### INFORMATION GIVEN ###

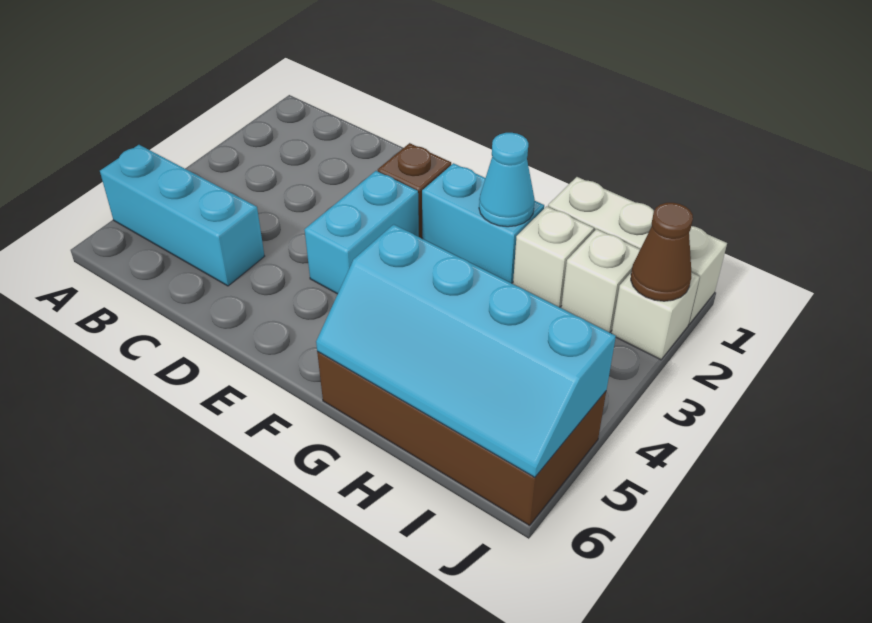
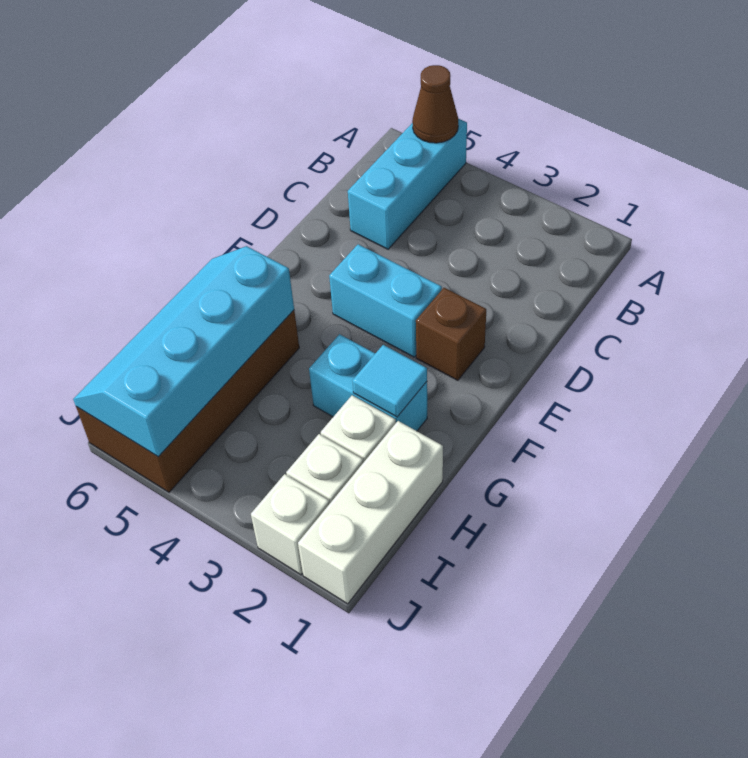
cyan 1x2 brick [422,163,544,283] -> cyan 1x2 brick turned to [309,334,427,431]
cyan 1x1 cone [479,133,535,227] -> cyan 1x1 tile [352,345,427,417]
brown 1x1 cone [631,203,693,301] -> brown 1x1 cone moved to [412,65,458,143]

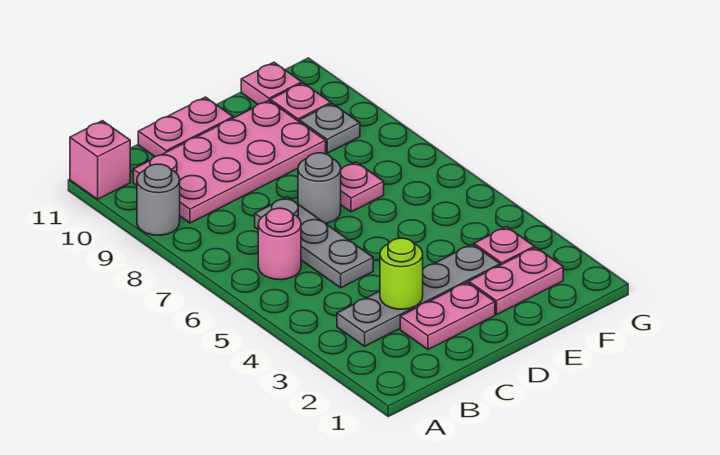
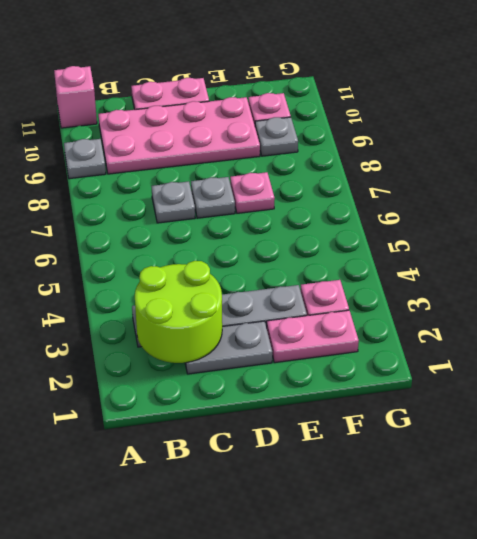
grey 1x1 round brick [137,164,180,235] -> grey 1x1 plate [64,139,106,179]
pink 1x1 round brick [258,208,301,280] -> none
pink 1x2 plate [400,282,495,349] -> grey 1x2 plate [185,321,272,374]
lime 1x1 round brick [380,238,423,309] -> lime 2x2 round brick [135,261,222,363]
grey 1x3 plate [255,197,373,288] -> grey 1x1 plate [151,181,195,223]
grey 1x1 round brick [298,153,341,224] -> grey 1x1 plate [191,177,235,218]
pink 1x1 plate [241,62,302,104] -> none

###
### INFORMATION GIVEN ###

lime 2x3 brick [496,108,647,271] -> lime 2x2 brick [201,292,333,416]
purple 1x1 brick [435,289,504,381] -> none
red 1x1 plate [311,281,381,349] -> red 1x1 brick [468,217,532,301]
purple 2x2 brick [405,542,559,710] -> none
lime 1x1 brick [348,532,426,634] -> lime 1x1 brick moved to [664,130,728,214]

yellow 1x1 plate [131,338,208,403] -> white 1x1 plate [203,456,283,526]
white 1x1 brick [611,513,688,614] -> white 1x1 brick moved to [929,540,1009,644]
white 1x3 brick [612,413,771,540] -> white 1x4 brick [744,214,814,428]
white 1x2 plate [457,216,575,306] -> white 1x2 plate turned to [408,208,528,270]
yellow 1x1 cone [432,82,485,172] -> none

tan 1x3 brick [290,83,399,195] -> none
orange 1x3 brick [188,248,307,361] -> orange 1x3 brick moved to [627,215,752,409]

###

YOUR INSTRUCTIONS
Restate the lines above from the one containing "cyan 1x2 brick [422,163,544,283]" through the one containing "pink 1x1 plate [241,62,302,104] -> none", inclusive, exactly and without pictures.

RESULT
cyan 1x2 brick [422,163,544,283] -> cyan 1x2 brick turned to [309,334,427,431]
cyan 1x1 cone [479,133,535,227] -> cyan 1x1 tile [352,345,427,417]
brown 1x1 cone [631,203,693,301] -> brown 1x1 cone moved to [412,65,458,143]

grey 1x1 round brick [137,164,180,235] -> grey 1x1 plate [64,139,106,179]
pink 1x1 round brick [258,208,301,280] -> none
pink 1x2 plate [400,282,495,349] -> grey 1x2 plate [185,321,272,374]
lime 1x1 round brick [380,238,423,309] -> lime 2x2 round brick [135,261,222,363]
grey 1x3 plate [255,197,373,288] -> grey 1x1 plate [151,181,195,223]
grey 1x1 round brick [298,153,341,224] -> grey 1x1 plate [191,177,235,218]
pink 1x1 plate [241,62,302,104] -> none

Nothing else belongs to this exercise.